:: MATERIAL SHOWN ::

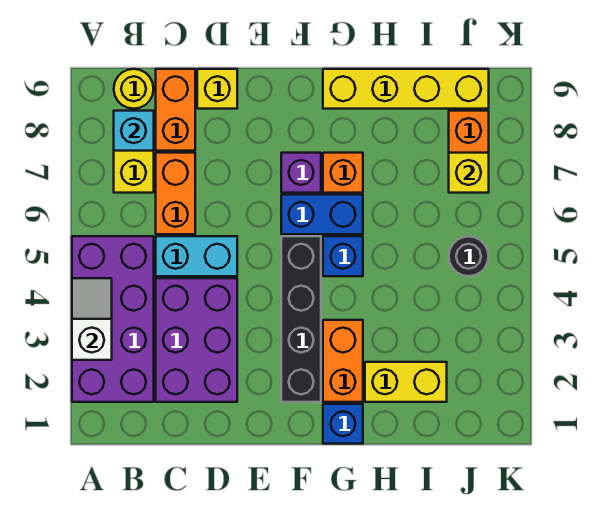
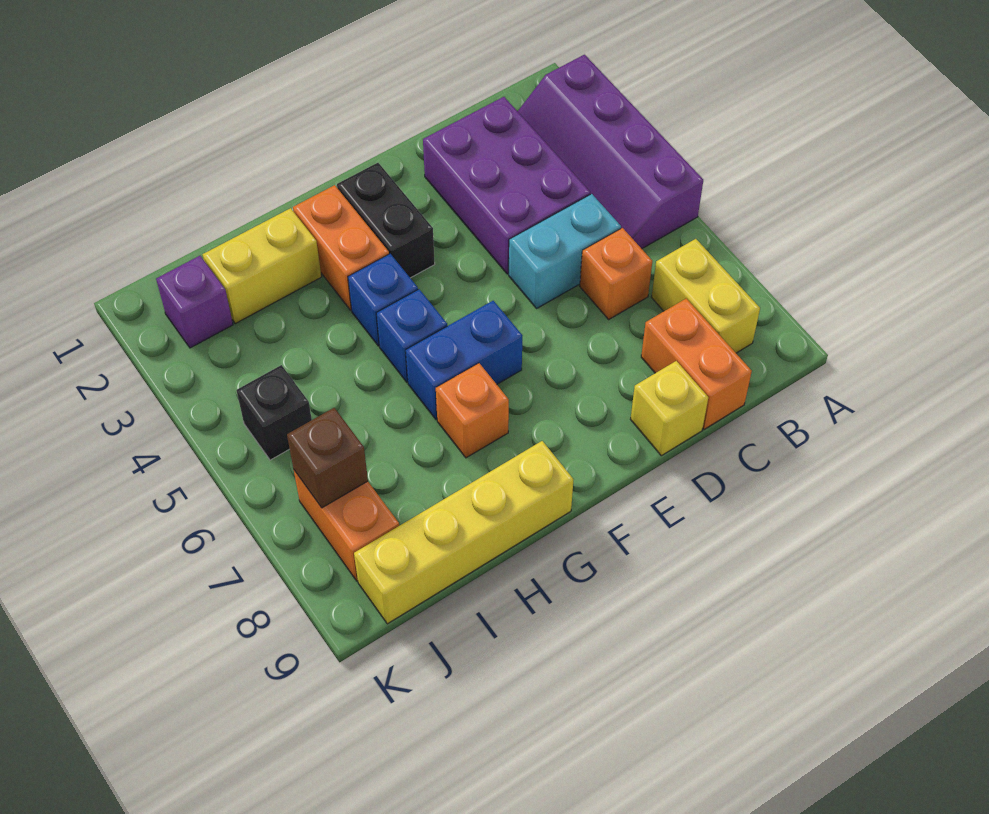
purple brick A2:B5 level 1 -> purple slope A2:B5 level 1 top A
white slope A3:A4 level 2 top 3 -> none
cyan brick B8 level 2 -> none
yellow round brick B9 level 1 -> none
orange brick C6:C7 level 1 -> orange brick C6 level 1
black brick F2:F5 level 1 -> black brick F2:F3 level 1
purple brick F7 level 1 -> purple brick J2 level 1
blue brick G1 level 1 -> blue brick G4 level 1
black round brick J5 level 1 -> black brick J5 level 1
yellow brick J7 level 2 -> brown brick J7 level 2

:::

> WHAT THE TASK ASKS:
Skip every image and output the remaining records exactly.

> WRITTEN RESPONSE:
purple brick A2:B5 level 1 -> purple slope A2:B5 level 1 top A
white slope A3:A4 level 2 top 3 -> none
cyan brick B8 level 2 -> none
yellow round brick B9 level 1 -> none
orange brick C6:C7 level 1 -> orange brick C6 level 1
black brick F2:F5 level 1 -> black brick F2:F3 level 1
purple brick F7 level 1 -> purple brick J2 level 1
blue brick G1 level 1 -> blue brick G4 level 1
black round brick J5 level 1 -> black brick J5 level 1
yellow brick J7 level 2 -> brown brick J7 level 2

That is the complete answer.